WHAT YOU SHOULD DO: Please transcribe only the lines between the one containing "green headphones: 8 -> 7" and the end of the records, both ends included, exactly as written; skip every picture.

[Start of section]

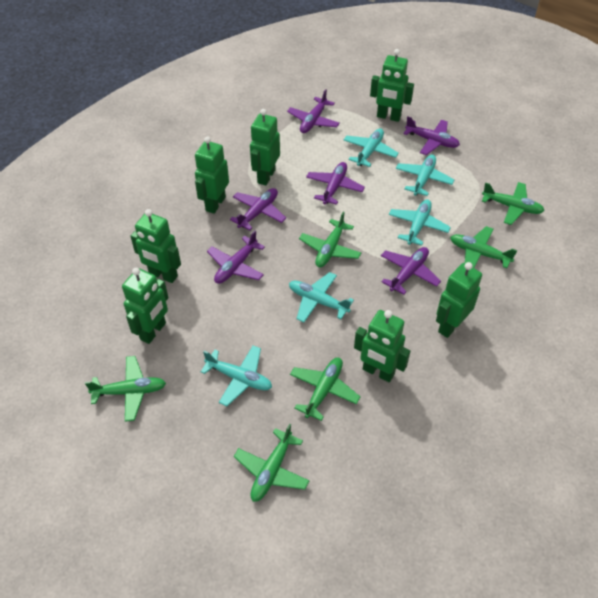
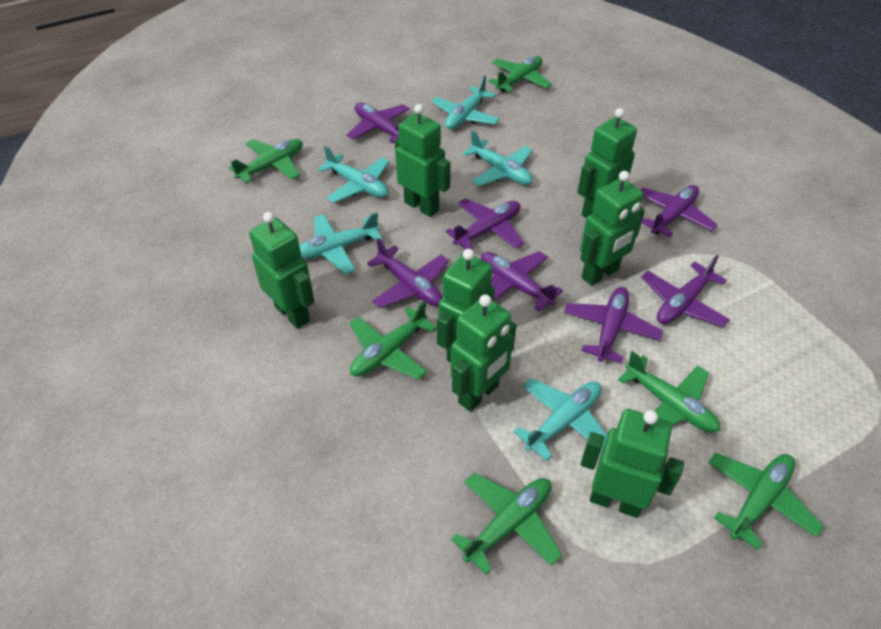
purple plane: 6 -> 7

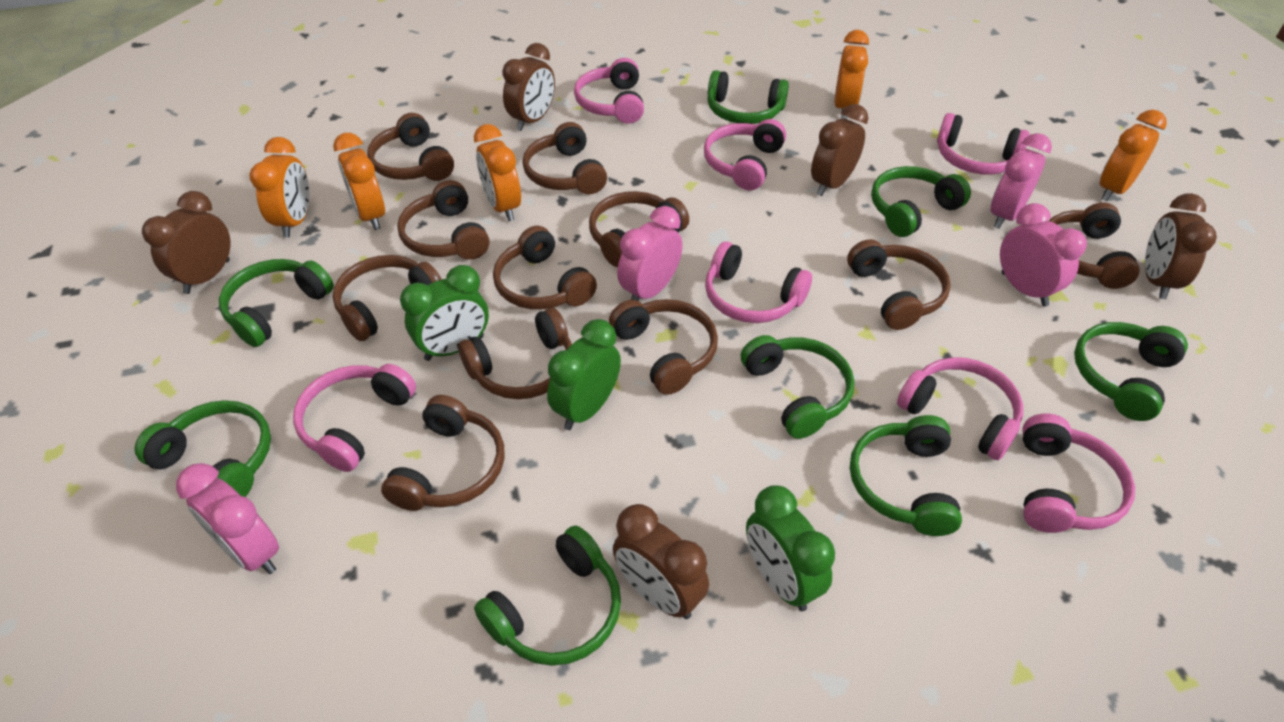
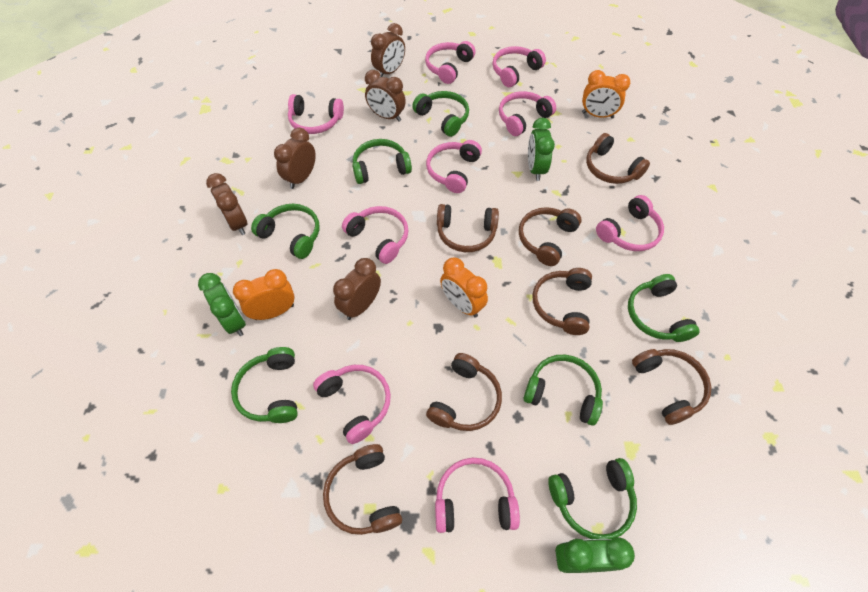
brown headphones: 11 -> 7
green headphones: 8 -> 7
orange clock: 5 -> 3
pink clock: 4 -> 0
pink headphones: 7 -> 9

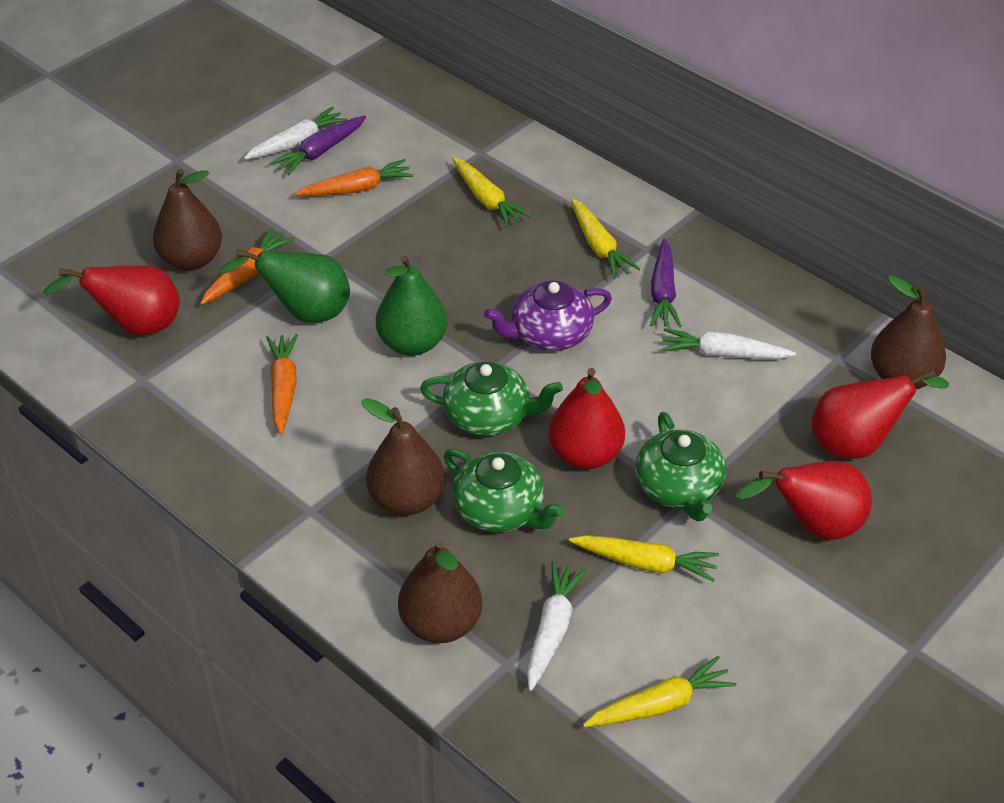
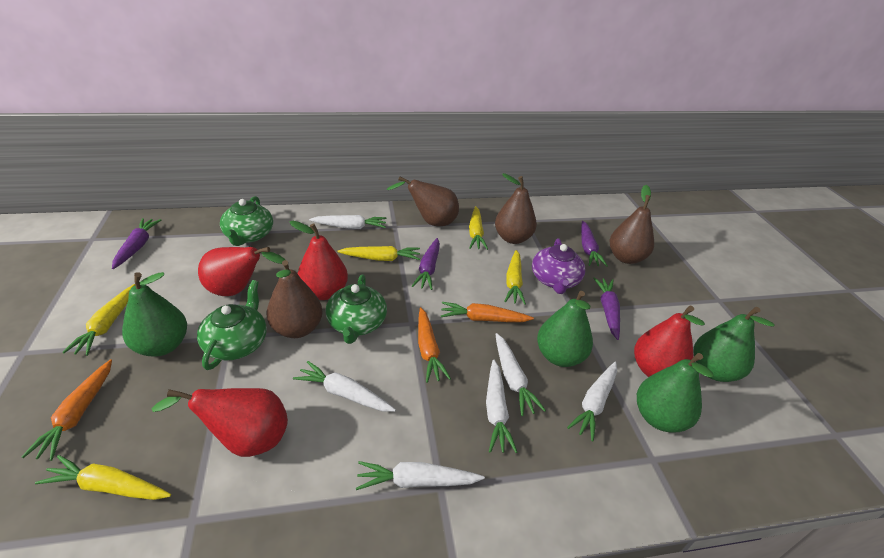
green pear: 2 -> 4
purple carrot: 2 -> 4
white carrot: 3 -> 6
yellow carrot: 4 -> 5

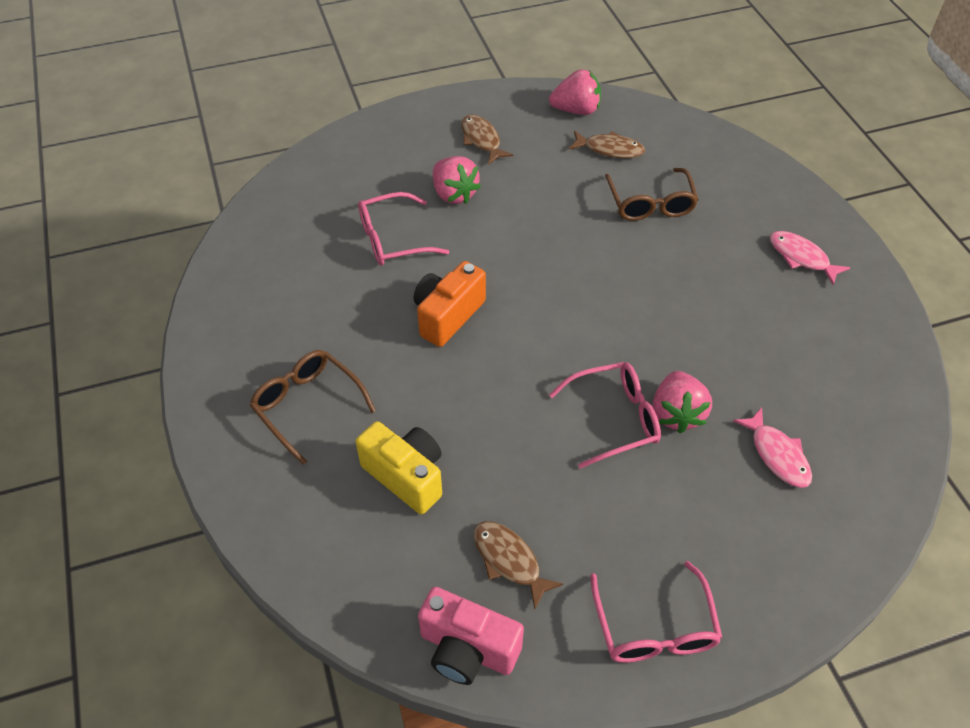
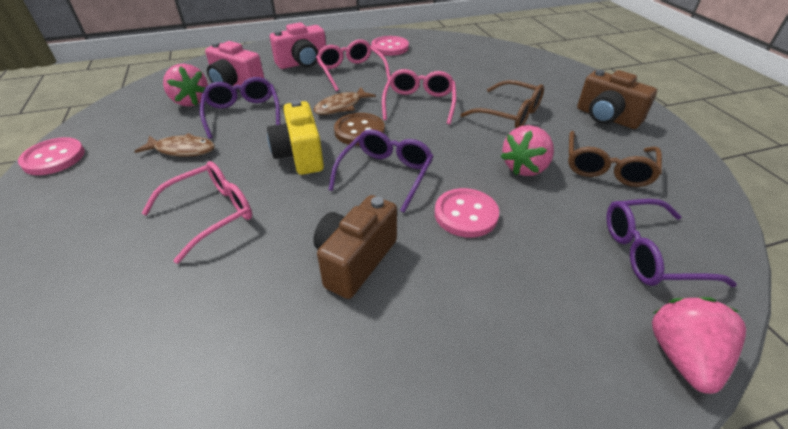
brown button: 0 -> 1
brown camera: 0 -> 2
brown fish: 3 -> 2
orange camera: 1 -> 0
pink button: 0 -> 3
pink camera: 1 -> 2
pink fish: 2 -> 0
purple glasses: 0 -> 3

[End of section]

REPLY TO THE EXERCISE:
green headphones: 8 -> 7
orange clock: 5 -> 3
pink clock: 4 -> 0
pink headphones: 7 -> 9

green pear: 2 -> 4
purple carrot: 2 -> 4
white carrot: 3 -> 6
yellow carrot: 4 -> 5

brown button: 0 -> 1
brown camera: 0 -> 2
brown fish: 3 -> 2
orange camera: 1 -> 0
pink button: 0 -> 3
pink camera: 1 -> 2
pink fish: 2 -> 0
purple glasses: 0 -> 3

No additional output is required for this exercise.